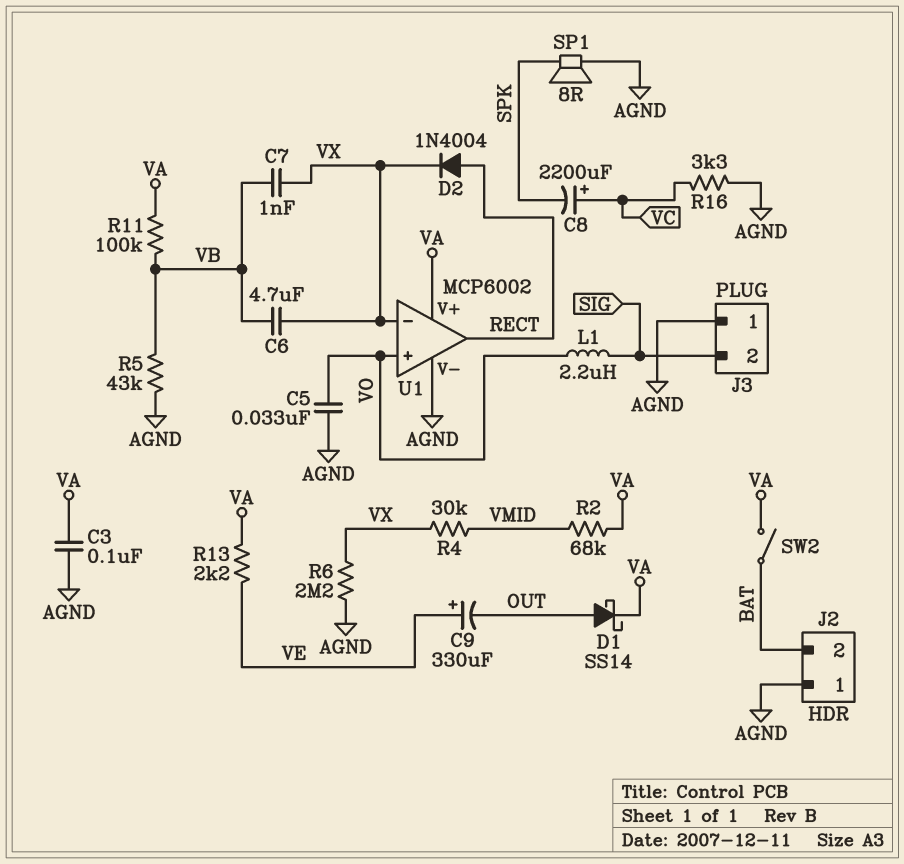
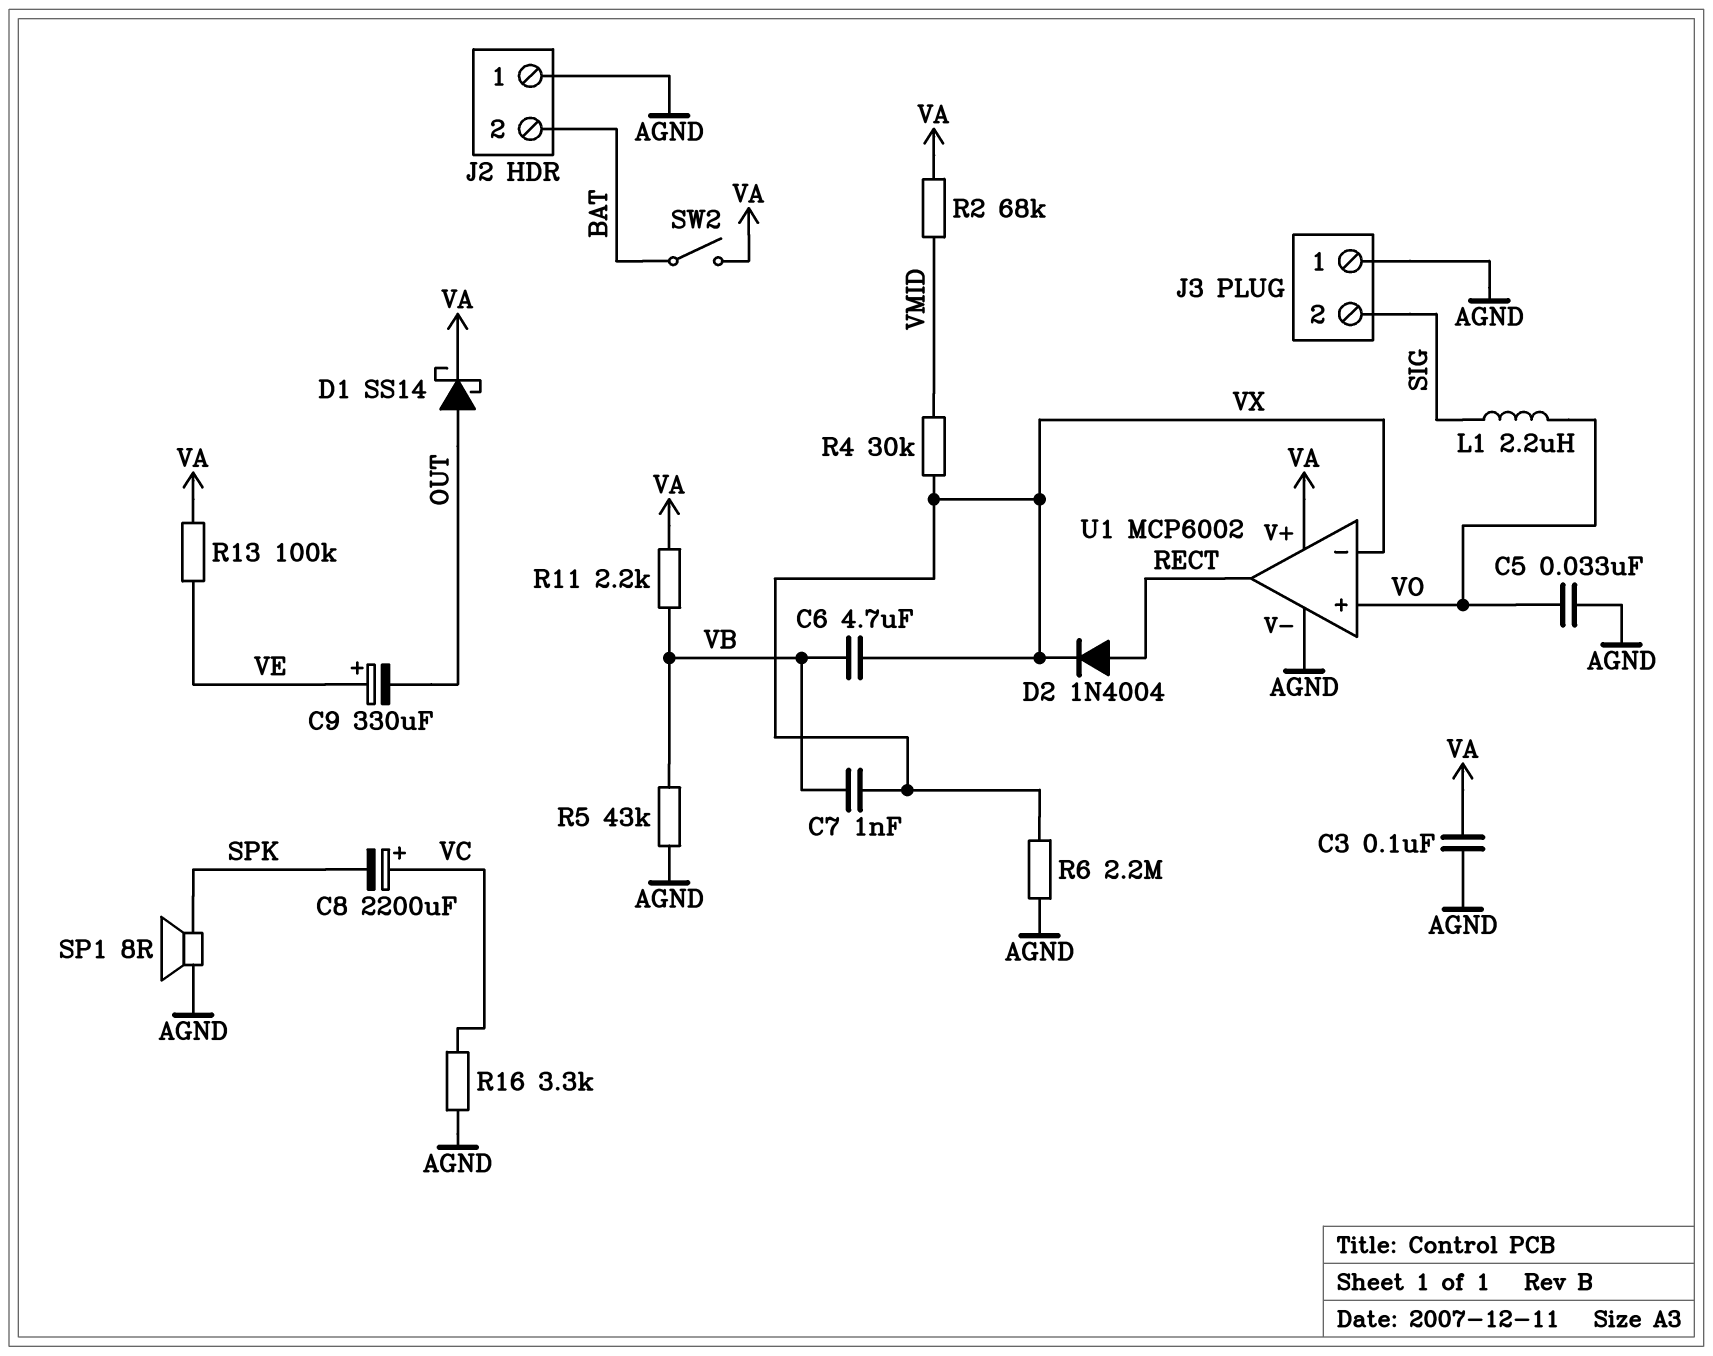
R11: 100k (VA, VB) -> 2.2k (VA, VB)
R13: 2.2k (VA, VE) -> 100k (VA, VE)

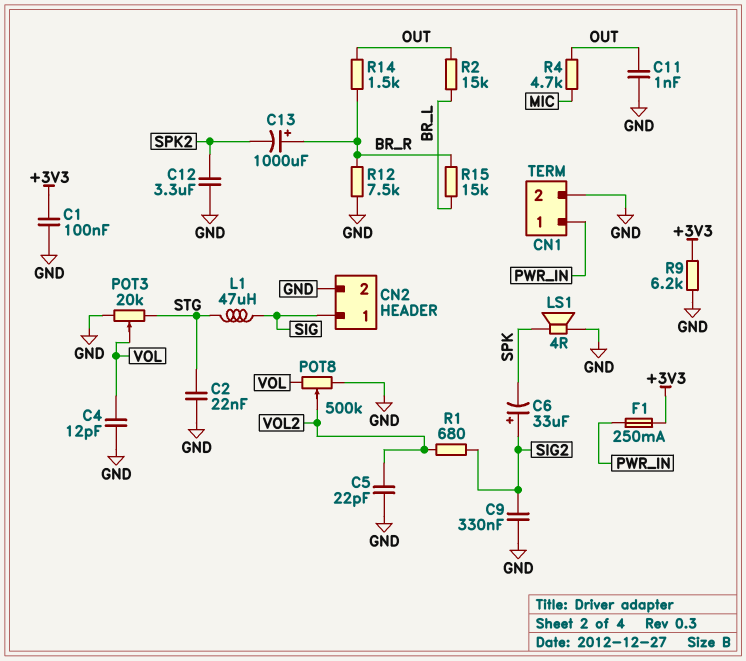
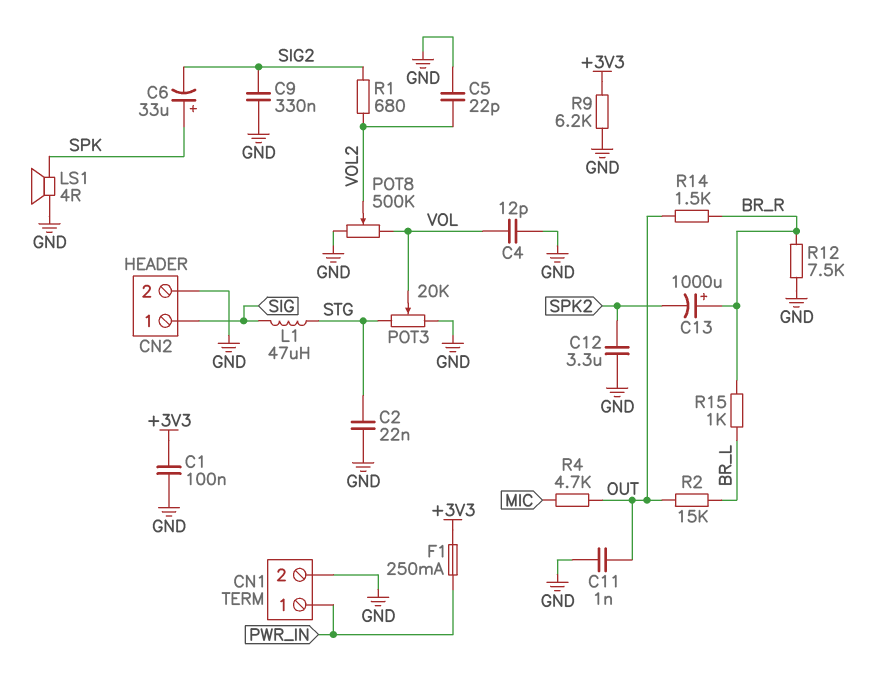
C6: 33uF (plus SIG2, minus SPK) -> 33uF (plus SPK, minus SIG2)
R15: 15k (BR_L, BR_R) -> 1k (BR_L, BR_R)

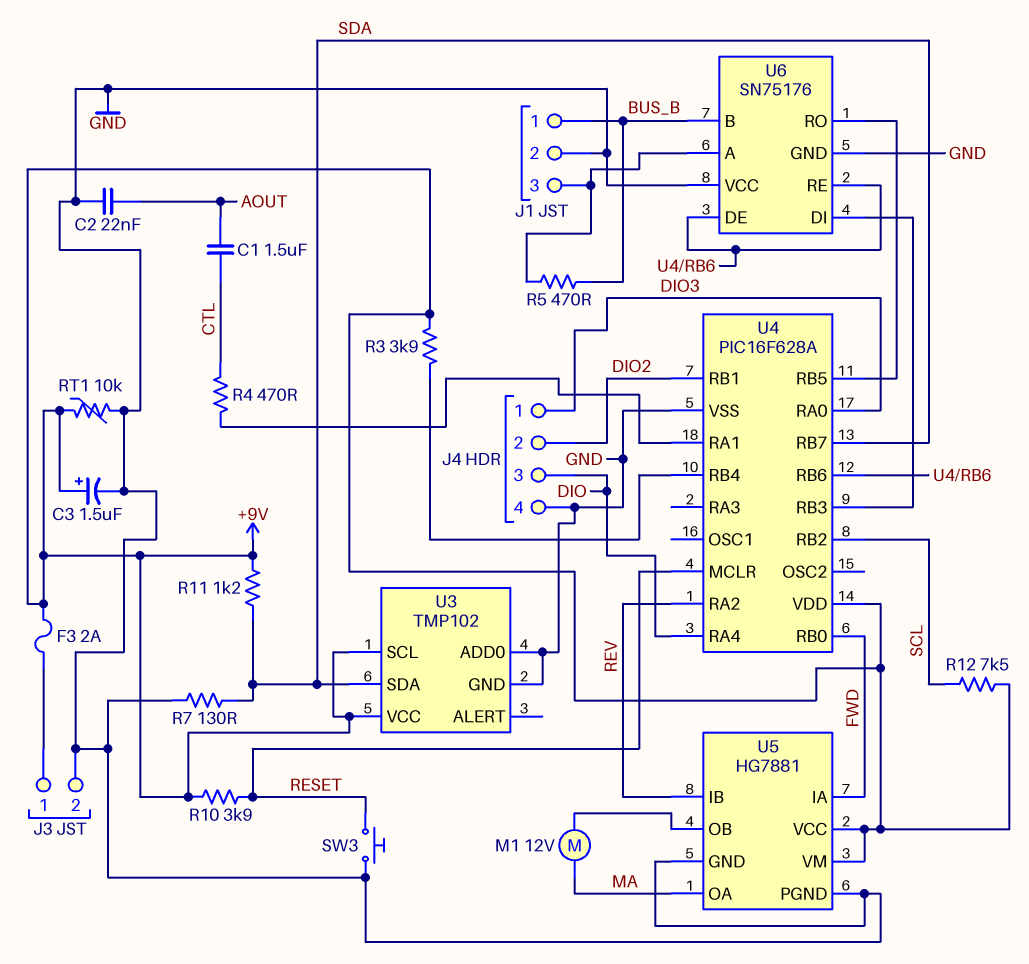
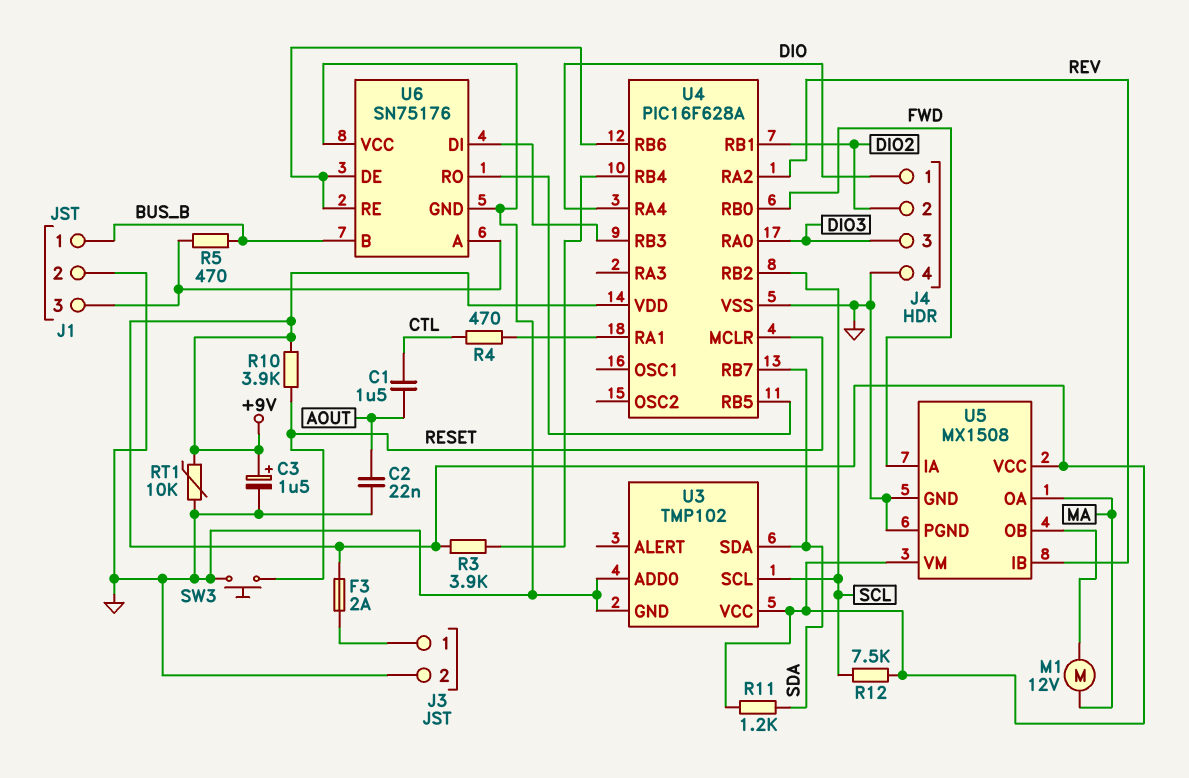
J4 pin 1: DIO3 -> DIO
J4 pin 3: DIO -> DIO3
R7: 130 (GND, SDA) -> none
U3 pin SCL: +9V -> SCL
U5: HG7881 -> MX1508

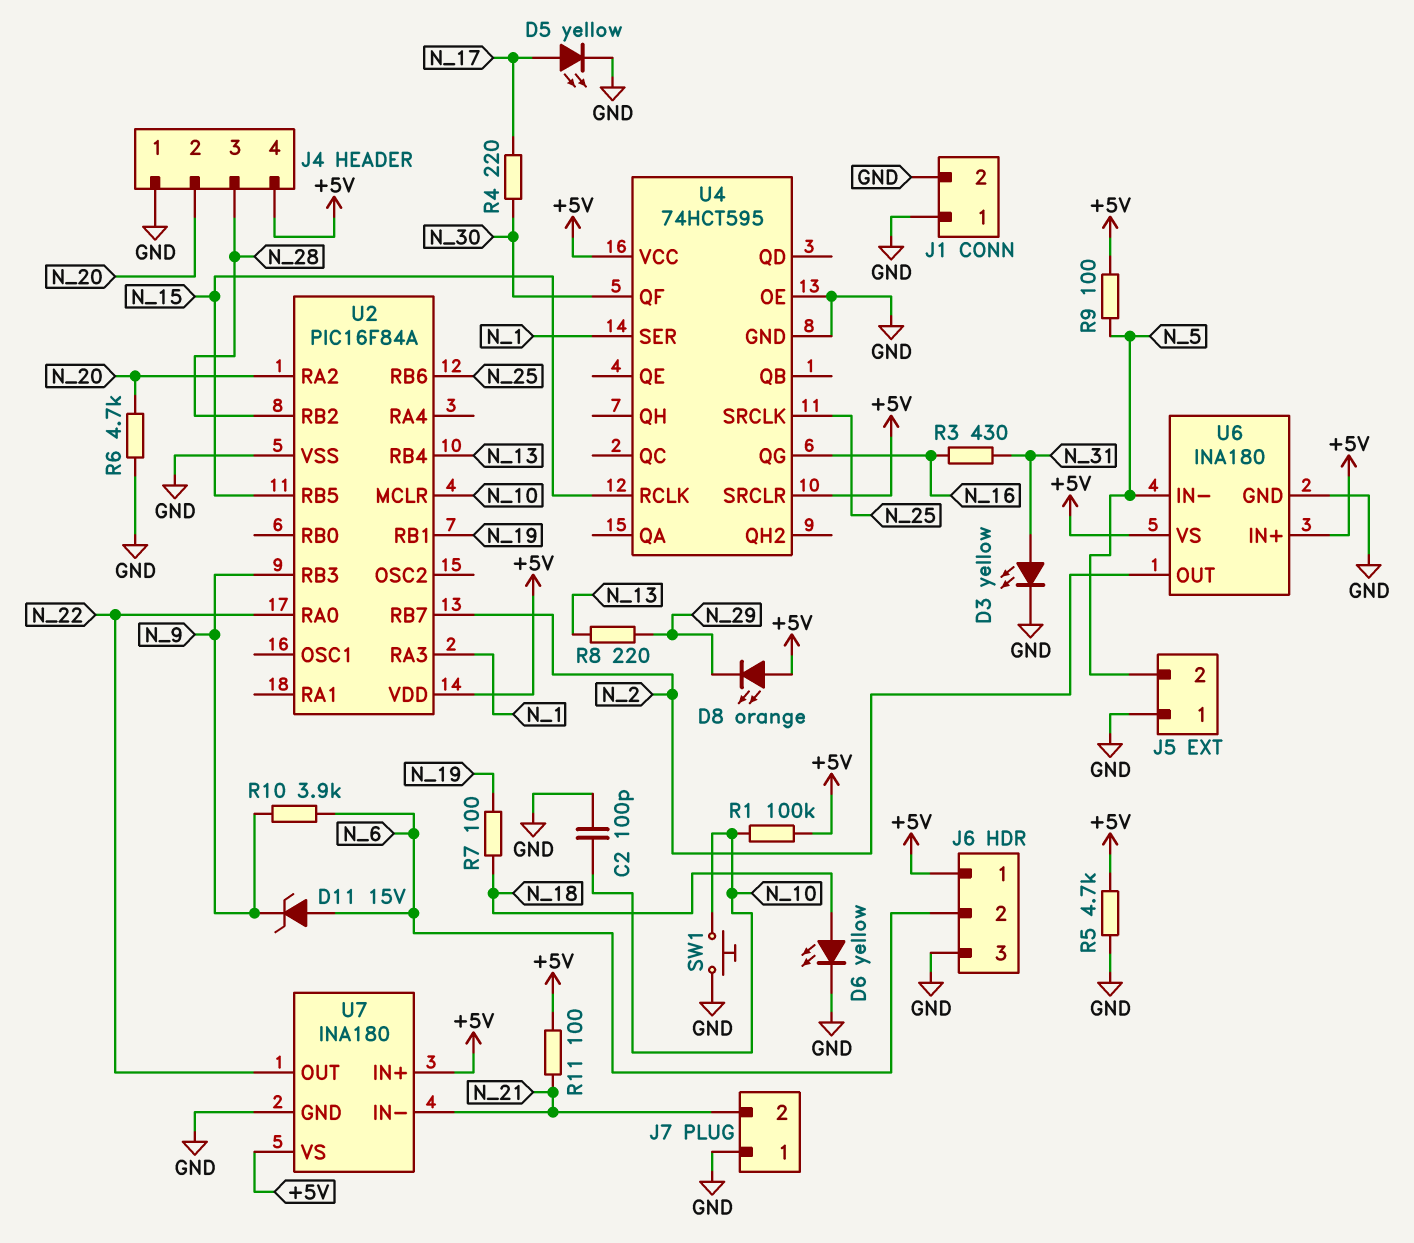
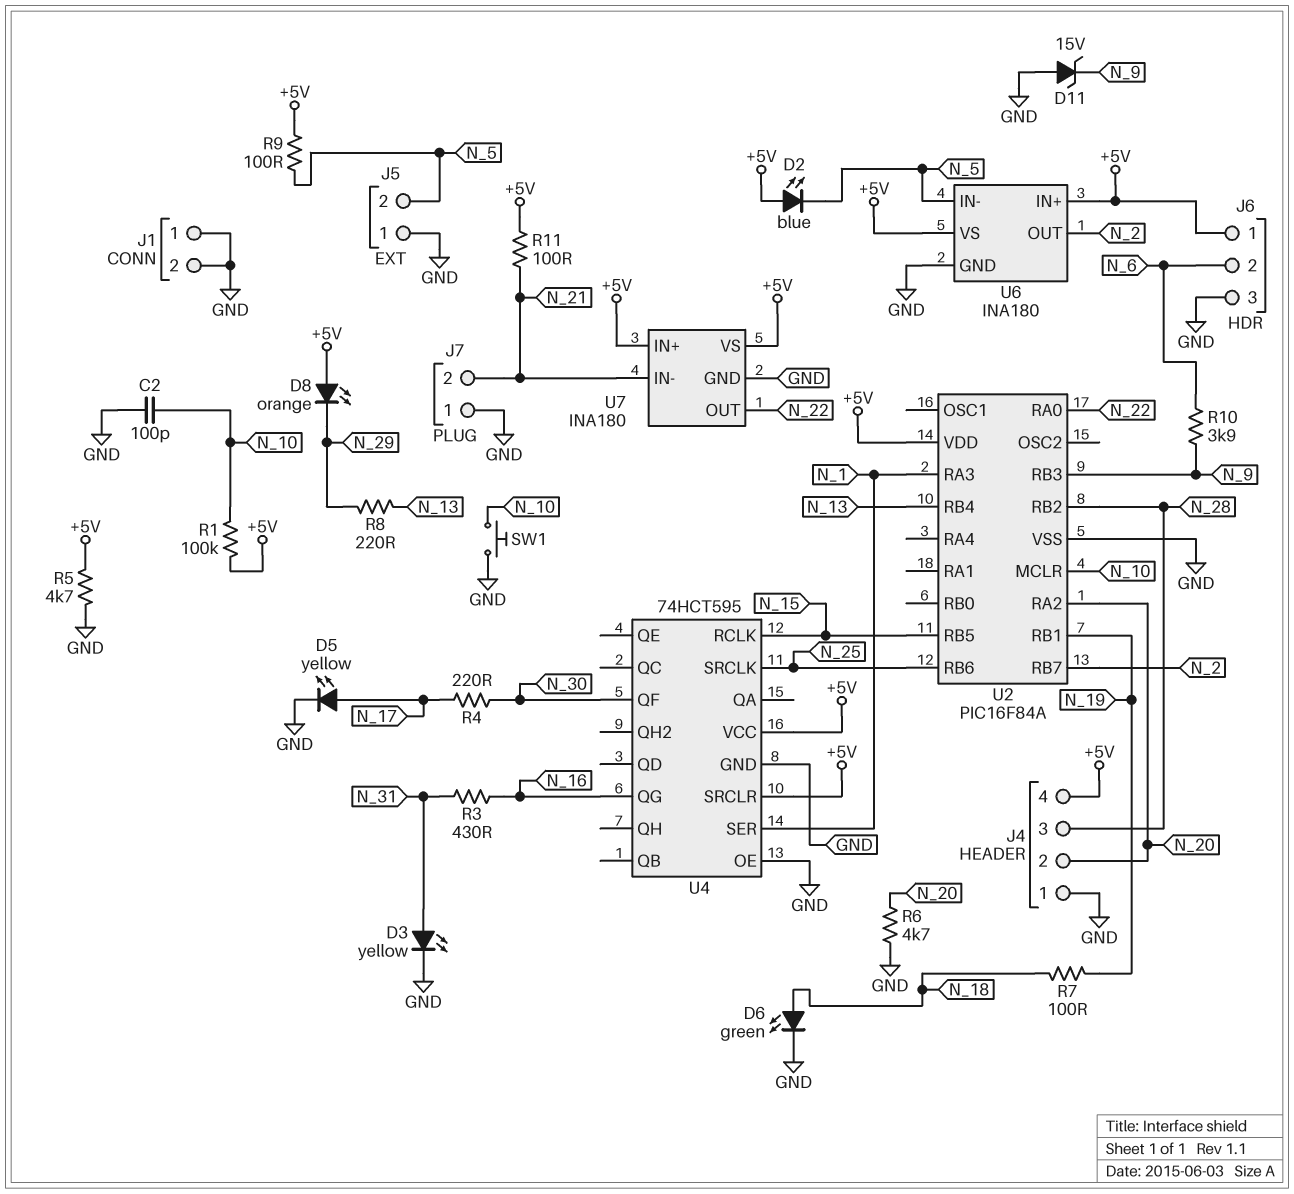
D2: none -> LED blue (A +5V, K N_5)
D6: LED yellow (A N_18, K GND) -> LED green (A N_18, K GND)
D11: zener 15V (A N_6, K N_9) -> zener 15V (A GND, K N_9)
=======
What you have to do: Throughout the records above, find the lines in which the word "none" appears and return them.

Response:
R7: 130 (GND, SDA) -> none
D2: none -> LED blue (A +5V, K N_5)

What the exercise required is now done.